TASK TO CARRY OUT: Among the entries, which lines carry the string "goblet"? Copy each of them.
=====
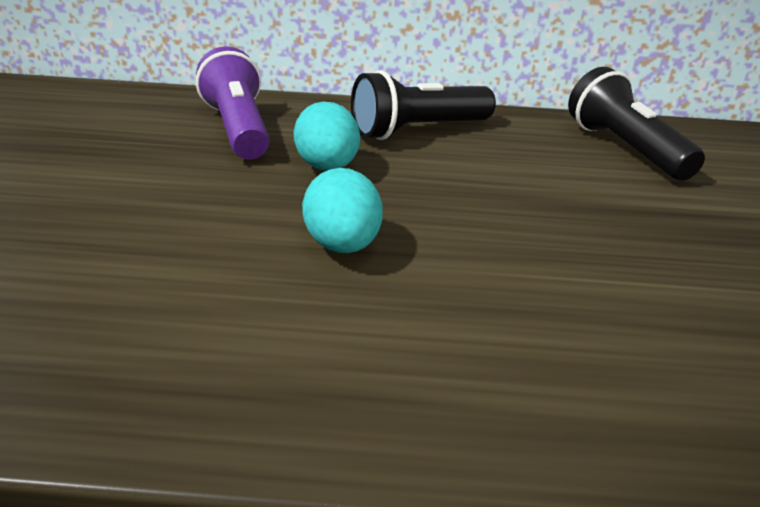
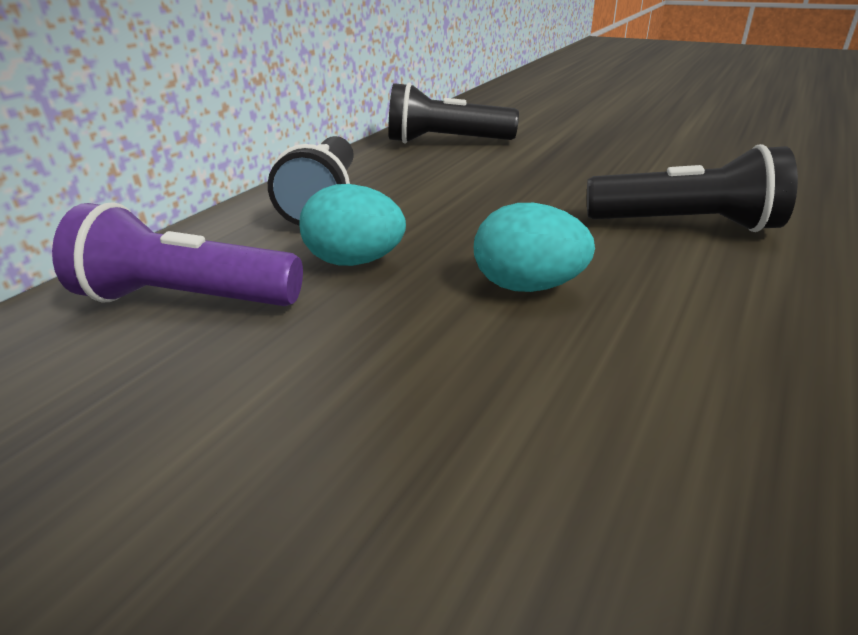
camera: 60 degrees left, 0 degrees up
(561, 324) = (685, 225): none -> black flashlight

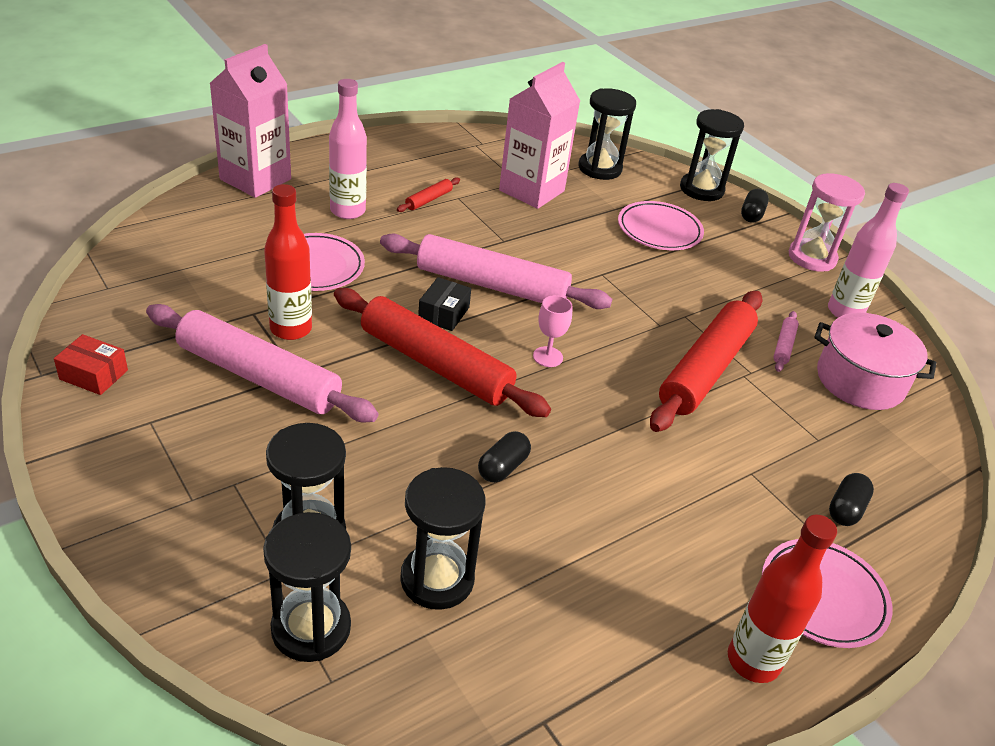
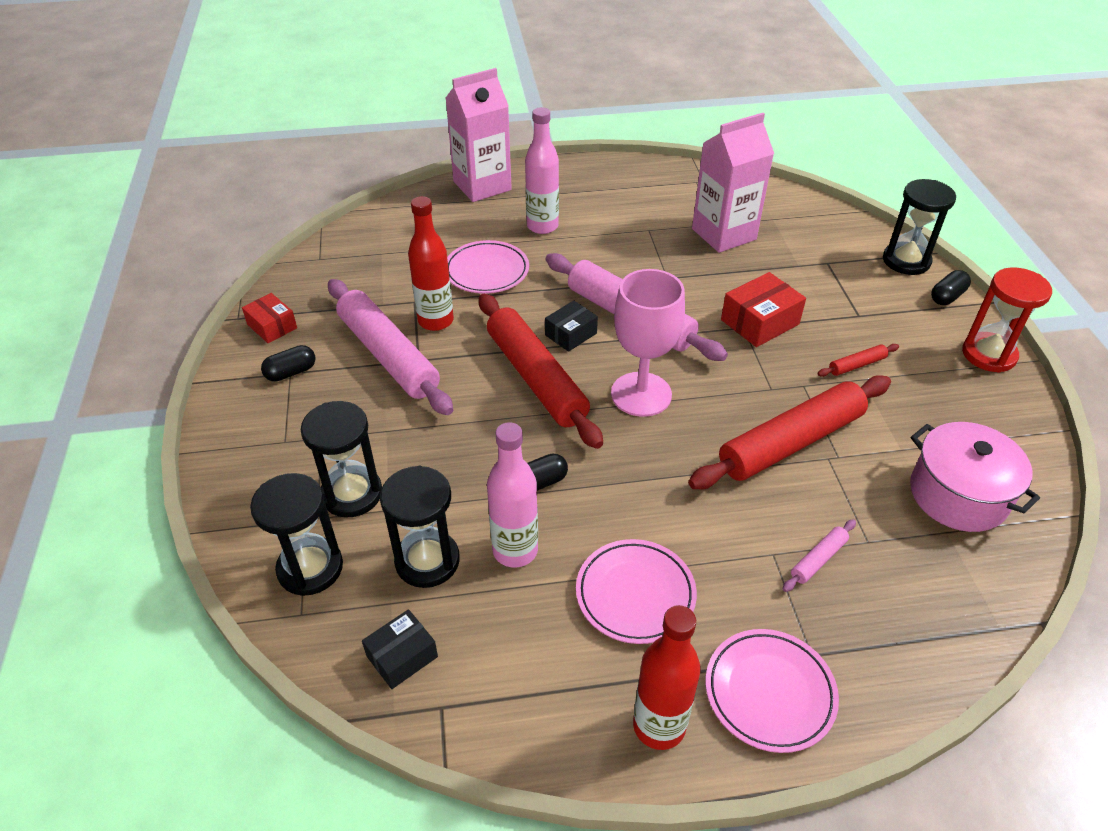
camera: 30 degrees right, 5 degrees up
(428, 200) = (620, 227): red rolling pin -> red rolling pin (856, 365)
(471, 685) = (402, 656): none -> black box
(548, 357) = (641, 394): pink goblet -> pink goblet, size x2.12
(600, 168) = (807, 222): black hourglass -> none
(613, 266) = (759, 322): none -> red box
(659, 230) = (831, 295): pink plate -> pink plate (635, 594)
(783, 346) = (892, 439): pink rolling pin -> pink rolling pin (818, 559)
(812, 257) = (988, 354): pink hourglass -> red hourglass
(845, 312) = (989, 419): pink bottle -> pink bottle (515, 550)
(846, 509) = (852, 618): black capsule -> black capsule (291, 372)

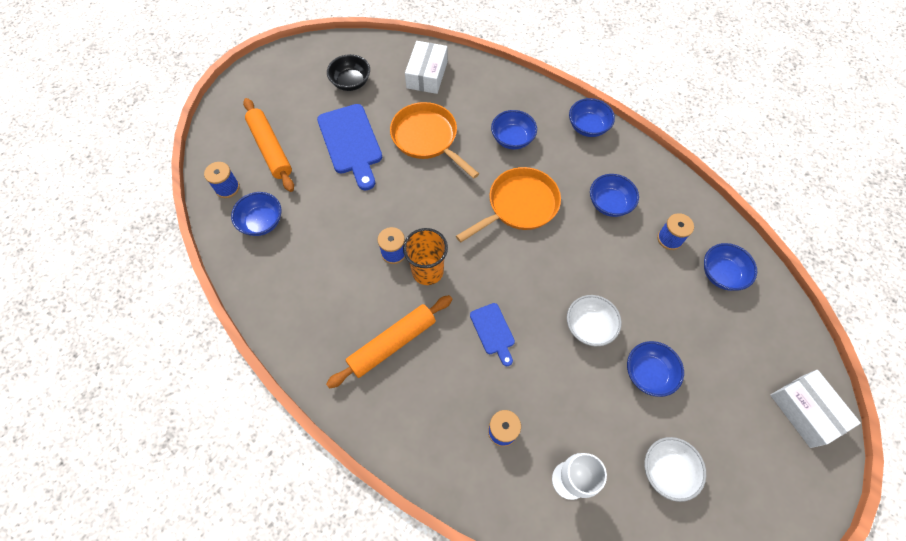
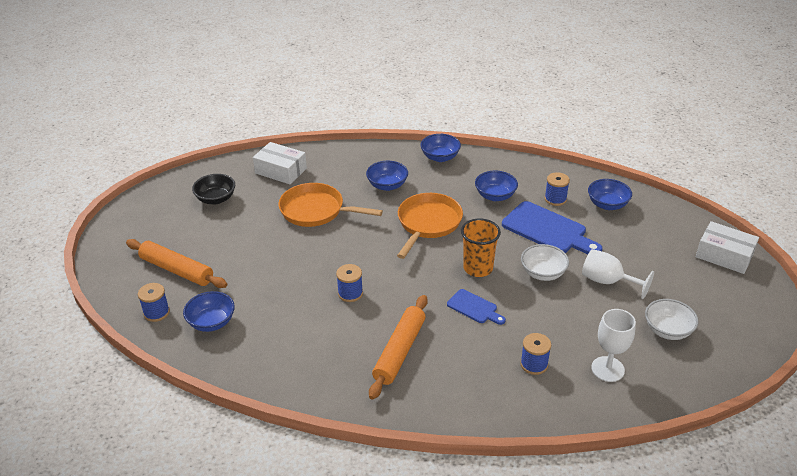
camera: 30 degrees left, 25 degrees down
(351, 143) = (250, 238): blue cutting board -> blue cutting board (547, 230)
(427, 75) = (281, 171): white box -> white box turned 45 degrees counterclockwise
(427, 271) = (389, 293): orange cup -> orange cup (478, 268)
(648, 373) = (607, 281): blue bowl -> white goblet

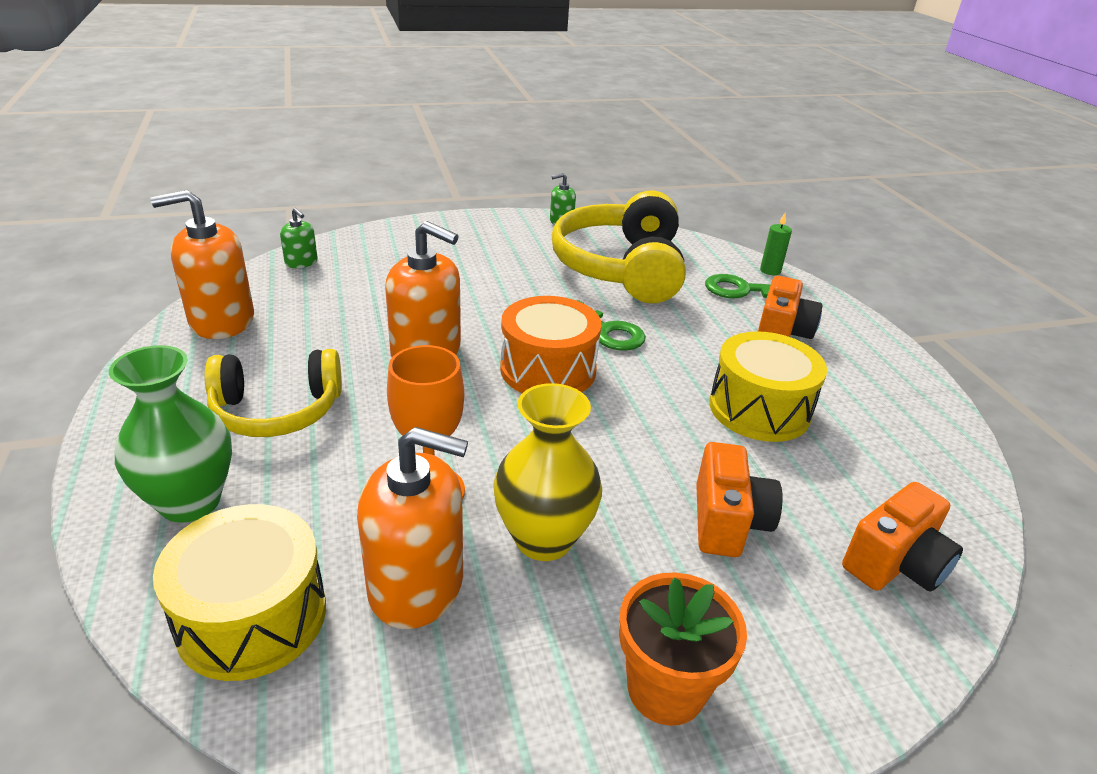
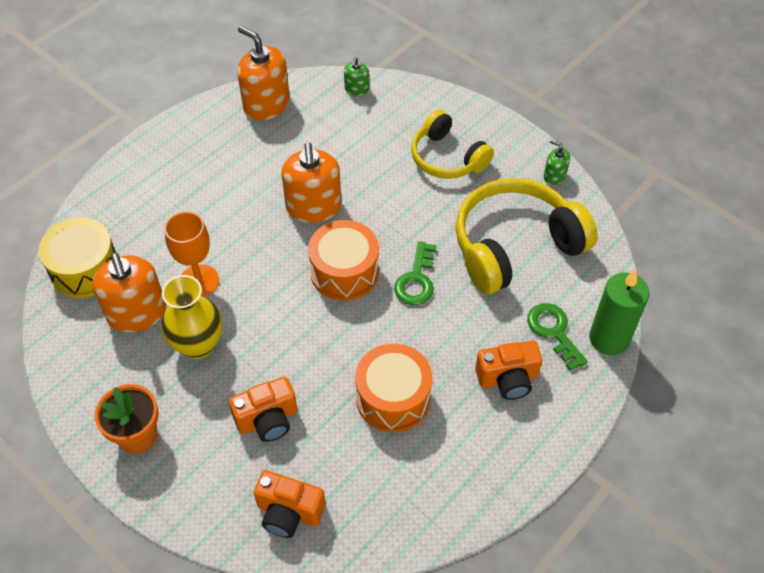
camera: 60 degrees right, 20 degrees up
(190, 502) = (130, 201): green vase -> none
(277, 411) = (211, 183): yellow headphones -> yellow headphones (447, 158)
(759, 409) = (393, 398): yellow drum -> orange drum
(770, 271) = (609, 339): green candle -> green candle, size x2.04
=====
ANSWER SPACE:
(548, 357) = (641, 394): pink goblet -> pink goblet, size x2.12
(648, 373) = (607, 281): blue bowl -> white goblet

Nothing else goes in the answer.